Exercise description - Could you copy every line in the listing below that has the word "LIGHT"?

**** Provided records

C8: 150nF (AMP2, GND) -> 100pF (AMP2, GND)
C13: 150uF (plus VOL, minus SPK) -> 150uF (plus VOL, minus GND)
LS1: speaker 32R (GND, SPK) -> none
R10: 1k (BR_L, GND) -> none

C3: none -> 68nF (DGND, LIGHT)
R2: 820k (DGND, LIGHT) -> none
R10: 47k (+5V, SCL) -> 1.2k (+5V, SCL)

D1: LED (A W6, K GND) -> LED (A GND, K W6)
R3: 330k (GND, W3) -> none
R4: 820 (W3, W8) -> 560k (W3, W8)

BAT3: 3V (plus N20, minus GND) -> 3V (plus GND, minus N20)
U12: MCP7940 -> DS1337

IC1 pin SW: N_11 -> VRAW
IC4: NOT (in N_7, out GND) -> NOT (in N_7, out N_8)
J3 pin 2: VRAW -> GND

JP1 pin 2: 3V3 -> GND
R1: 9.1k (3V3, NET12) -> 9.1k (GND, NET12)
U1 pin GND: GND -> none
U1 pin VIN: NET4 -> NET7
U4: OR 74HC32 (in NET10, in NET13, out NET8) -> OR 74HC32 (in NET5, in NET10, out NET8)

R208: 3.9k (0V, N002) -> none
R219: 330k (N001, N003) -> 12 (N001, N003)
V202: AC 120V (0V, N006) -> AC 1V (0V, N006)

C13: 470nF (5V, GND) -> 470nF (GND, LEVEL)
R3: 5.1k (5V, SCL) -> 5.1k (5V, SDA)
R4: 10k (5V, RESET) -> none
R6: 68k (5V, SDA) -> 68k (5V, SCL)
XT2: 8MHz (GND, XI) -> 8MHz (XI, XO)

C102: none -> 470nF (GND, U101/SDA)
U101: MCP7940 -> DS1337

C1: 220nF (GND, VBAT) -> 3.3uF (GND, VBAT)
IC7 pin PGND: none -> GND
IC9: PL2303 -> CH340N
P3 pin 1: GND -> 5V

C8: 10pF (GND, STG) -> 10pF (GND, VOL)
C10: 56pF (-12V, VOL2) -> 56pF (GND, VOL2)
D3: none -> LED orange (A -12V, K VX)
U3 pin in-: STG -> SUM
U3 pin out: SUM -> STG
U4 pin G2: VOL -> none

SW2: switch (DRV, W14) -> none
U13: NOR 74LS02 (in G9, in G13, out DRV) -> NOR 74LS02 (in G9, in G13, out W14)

********

Exercise response -
C3: none -> 68nF (DGND, LIGHT)
R2: 820k (DGND, LIGHT) -> none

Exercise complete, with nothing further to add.